> **Records for processing**:
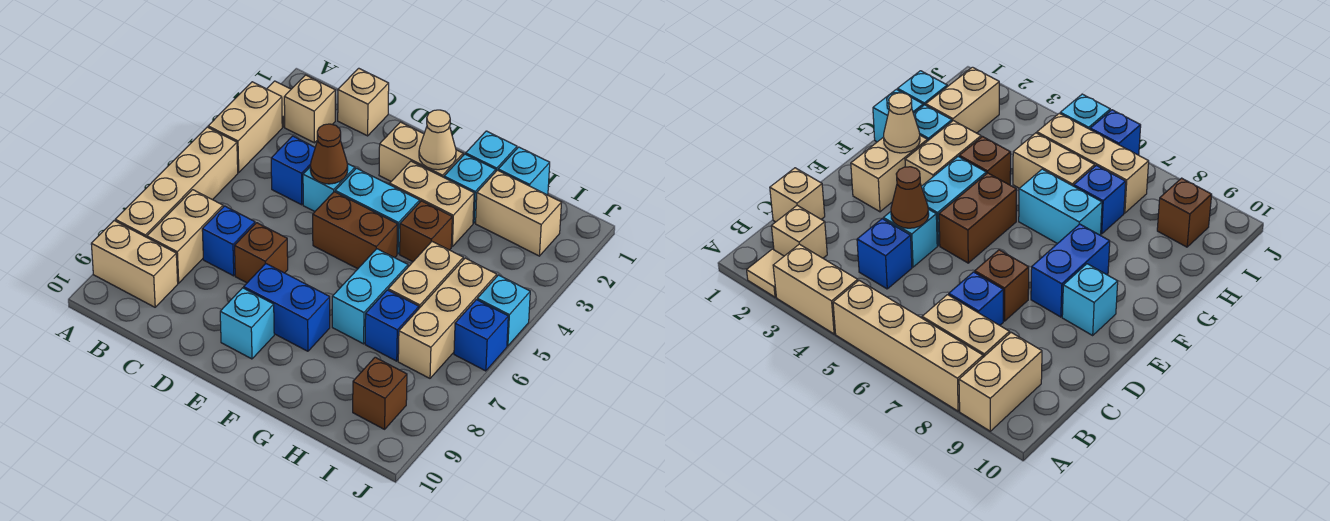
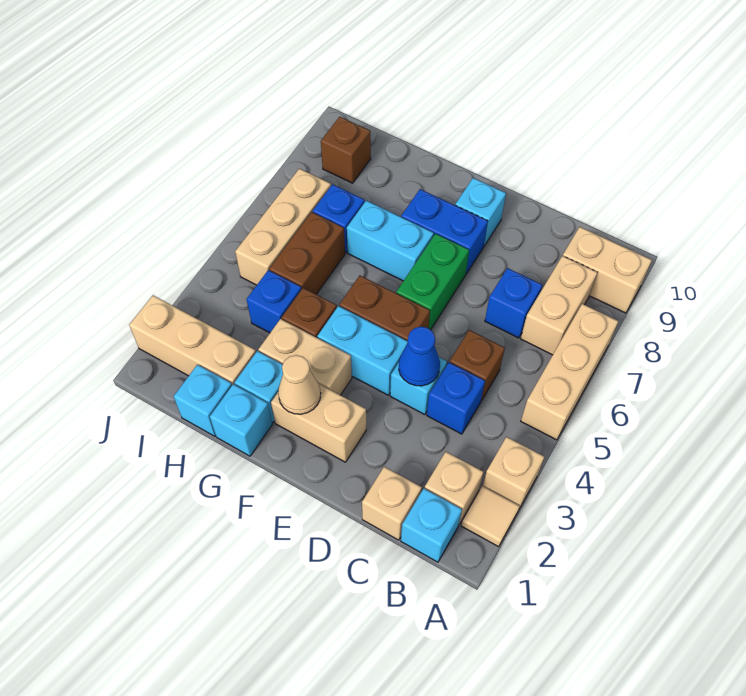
tan brick A3:A4 level 1 -> tan brick A3 level 1
tan brick A5:A8 level 1 -> tan brick A5:A7 level 1
brown cone D4 level 2 -> blue cone D4 level 2
brown brick D7 level 1 -> brown brick C5 level 1
none -> green brick E6:E7 level 1
cyan brick G6:G7 level 1 -> cyan brick F7:G7 level 1
tan brick H2:I2 level 1 -> tan brick H2:J2 level 1
tan brick H5:H6 level 1 -> brown brick H5:H6 level 1
cyan brick J5 level 1 -> cyan brick B1 level 1
blue brick J6 level 1 -> blue brick H4 level 1

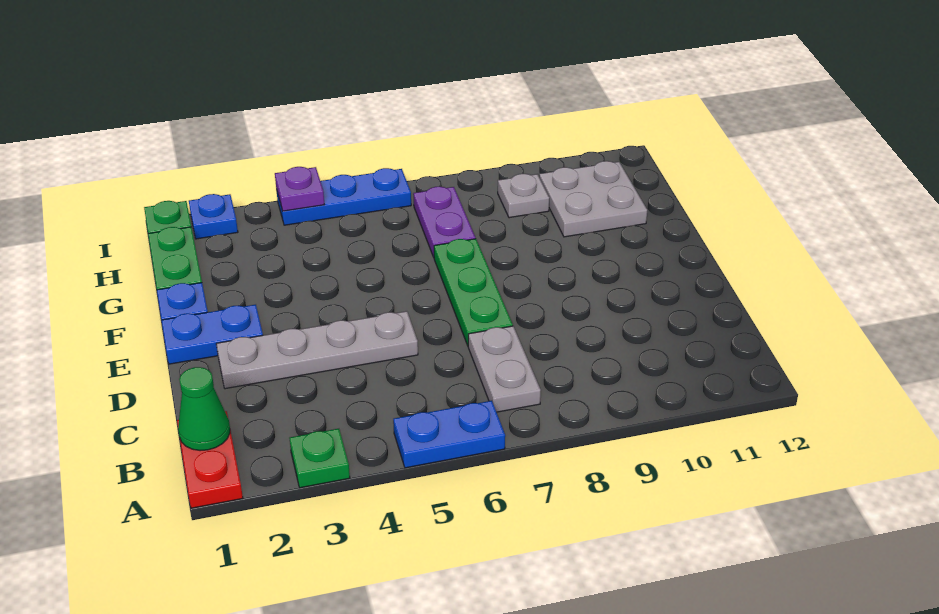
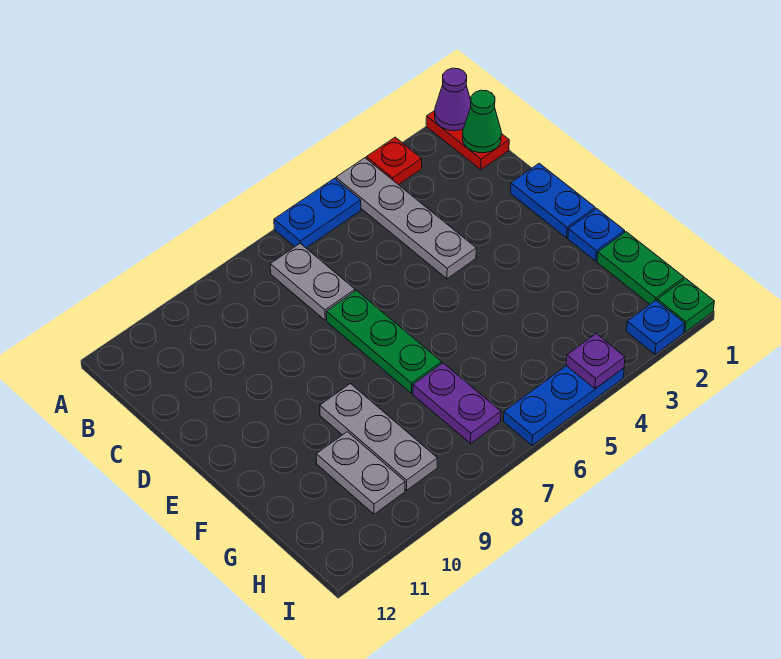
none -> purple cone A1 level 2
green plate A3 level 1 -> red plate A3 level 1
grey plate D2:D5 level 1 -> grey plate A4:D4 level 1
blue plate E1:E2 level 1 -> blue plate D1:E1 level 1
grey plate G10:H11 level 1 -> grey plate G10:H10 level 1
grey plate H9 level 1 -> grey plate F9:H9 level 1

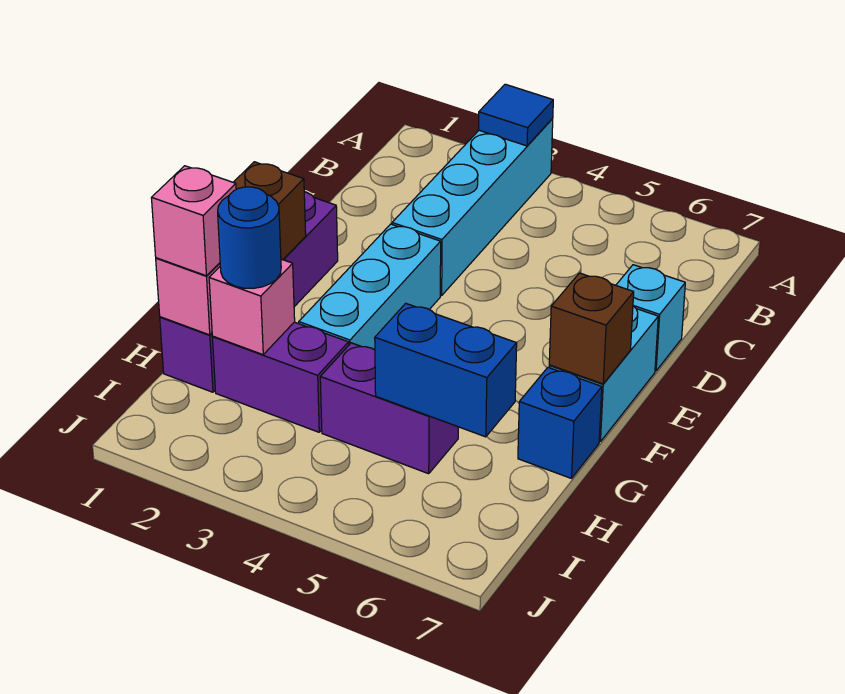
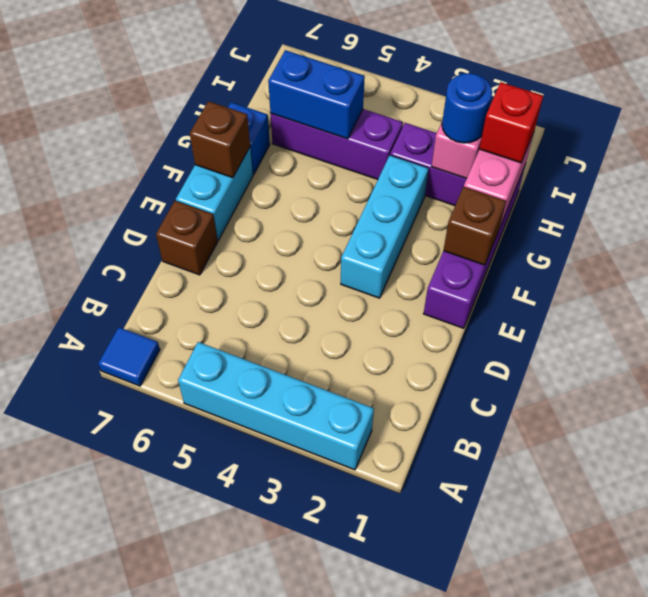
cyan brick A3:D3 level 1 -> cyan brick A2:A5 level 1
blue tile A3 level 2 -> blue tile A7 level 1
cyan brick D7 level 1 -> brown brick D7 level 1
pink brick H1 level 3 -> red brick H1 level 3
purple brick H4:H5 level 1 -> purple brick H4:H6 level 1

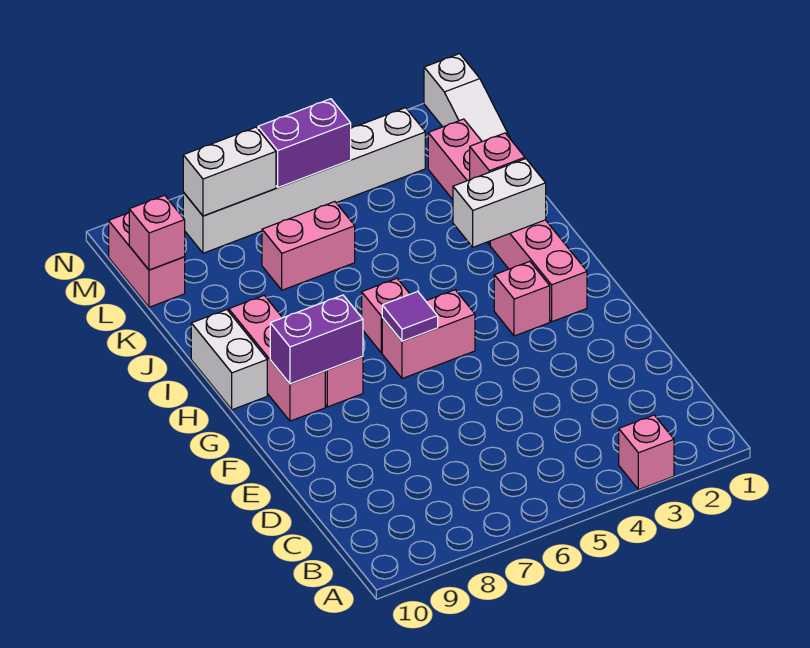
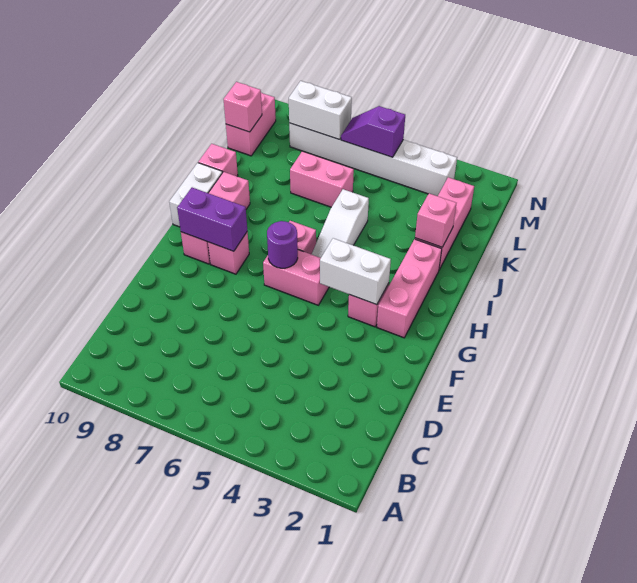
pink brick A3 level 1 -> pink brick J10 level 1
purple tile G6 level 2 -> purple round brick G6 level 2
white brick I2:I3 level 2 -> white brick G3:G4 level 2
white slope L1:N1 level 1 top N -> white slope H5:J5 level 1 top J
purple brick M5:M6 level 2 -> purple slope M5:M6 level 2 top 5

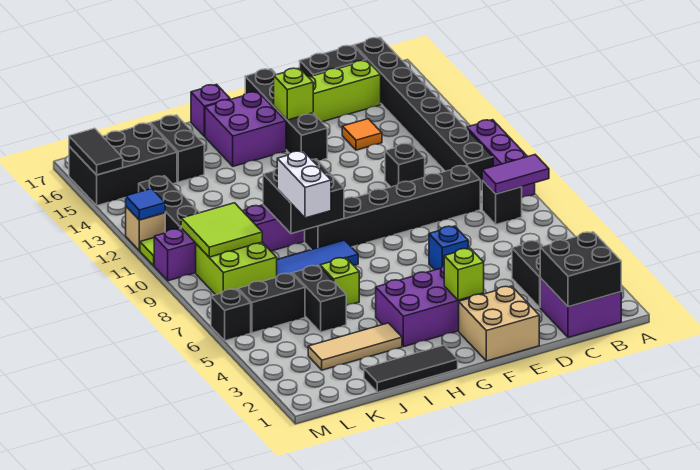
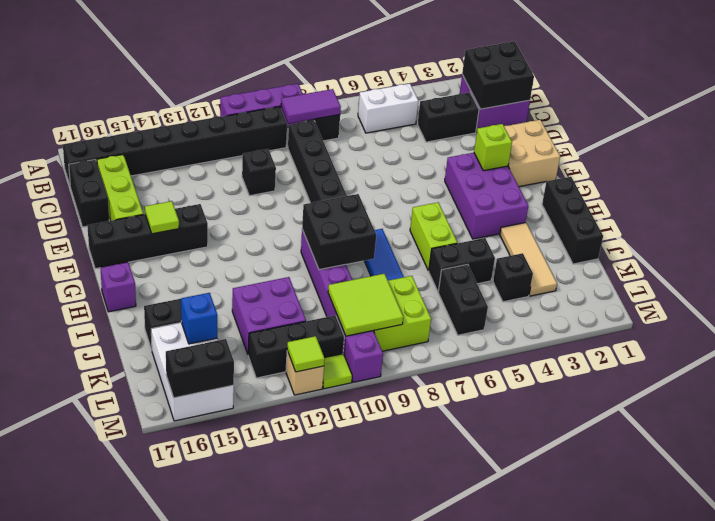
purple tile A8:B8 level 2 -> purple tile B8:B9 level 2
orange tile D14 level 1 -> none
blue brick E6 level 1 -> blue brick K15 level 2
lime brick F15 level 2 -> lime tile F15 level 2
purple brick G15:H16 level 1 -> purple brick J12:K13 level 1
black tile H1:J1 level 1 -> black brick H1:J1 level 1
lime brick I6 level 1 -> lime brick H6:I6 level 1
white brick I8:I9 level 3 -> white brick B5:B6 level 1
black brick K15:M16 level 1 -> white brick K15:M16 level 1
black brick M6 level 1 -> black brick K4 level 1
blue tile M12 level 2 -> lime tile M12 level 2
black tile M15:M16 level 2 -> black brick M15:M16 level 2

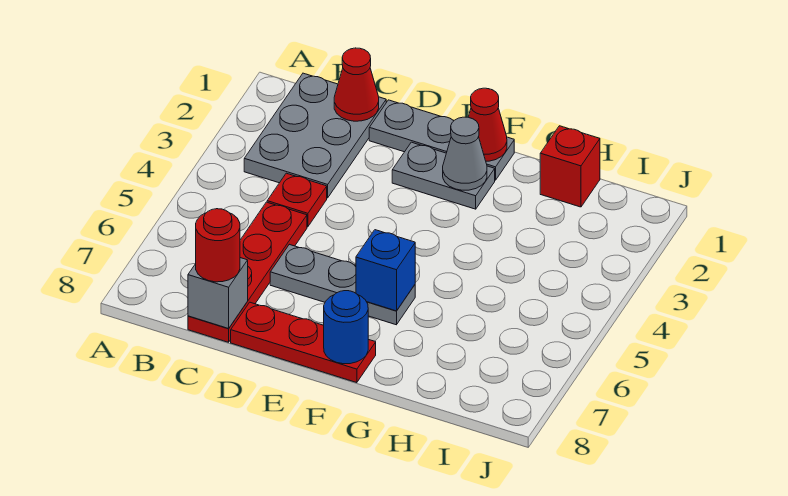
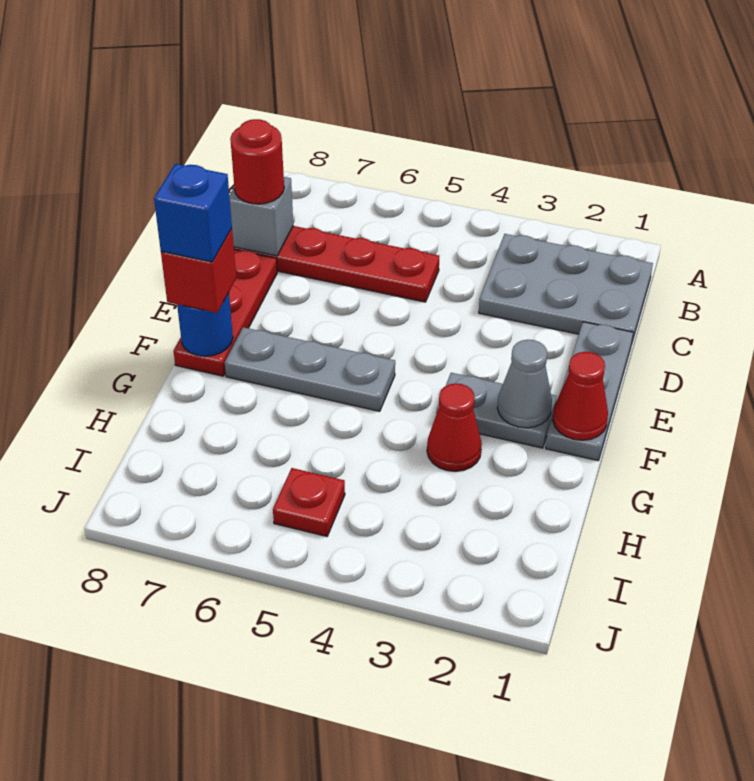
red cone C1 level 2 -> red cone G3 level 1
red plate C4 level 1 -> red plate I5 level 1
grey plate D6:F6 level 1 -> grey plate F5:F7 level 1
grey plate E2:F2 level 1 -> grey plate F2:F3 level 1
blue brick F6 level 2 -> blue brick F8 level 4
red brick H1 level 1 -> red brick F8 level 3

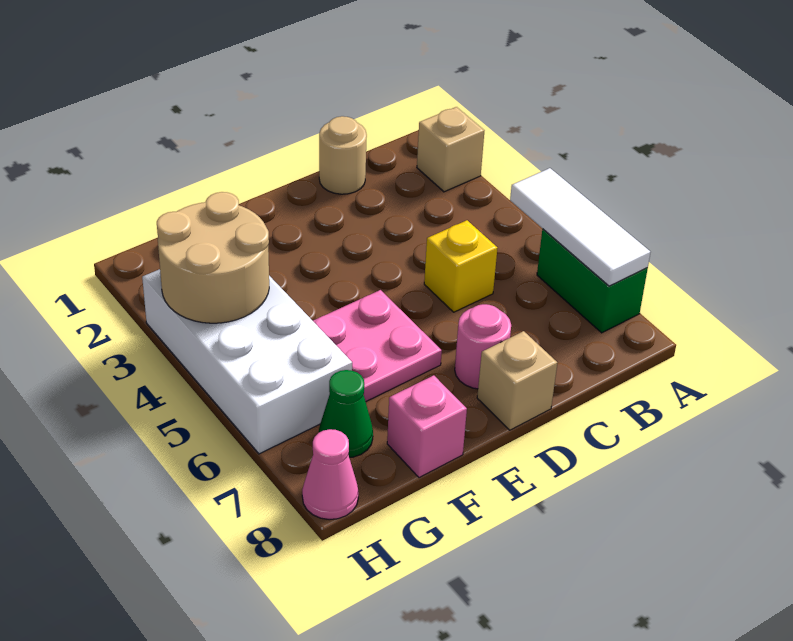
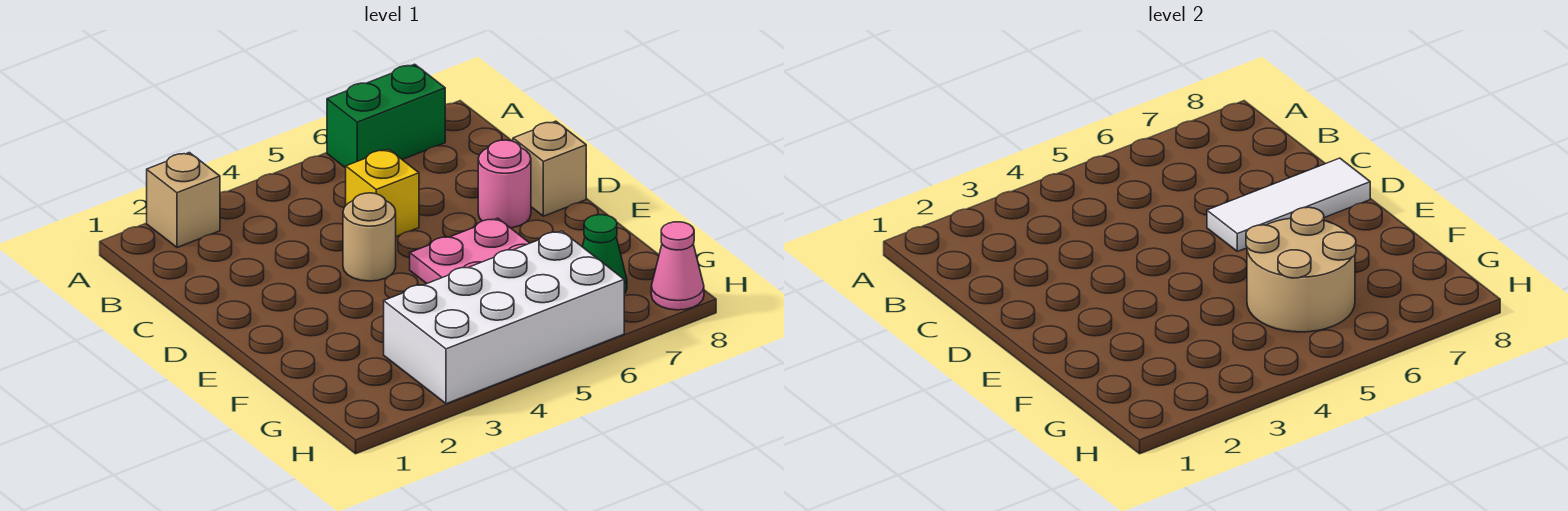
white tile A5:A7 level 2 -> white tile D6:D8 level 2
tan round brick C1 level 1 -> tan round brick D4 level 1
pink brick F8 level 1 -> none
tan round brick G3:H4 level 2 -> tan round brick F5:G6 level 2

> **Required work**:
Using the data above, output the line that has "cyan brick J5", the line that has "grey plate G10:H11", and whatever lines fall between, each exactly as it stands and without pictures.

> **Exercise result**:
cyan brick J5 level 1 -> cyan brick B1 level 1
blue brick J6 level 1 -> blue brick H4 level 1

none -> purple cone A1 level 2
green plate A3 level 1 -> red plate A3 level 1
grey plate D2:D5 level 1 -> grey plate A4:D4 level 1
blue plate E1:E2 level 1 -> blue plate D1:E1 level 1
grey plate G10:H11 level 1 -> grey plate G10:H10 level 1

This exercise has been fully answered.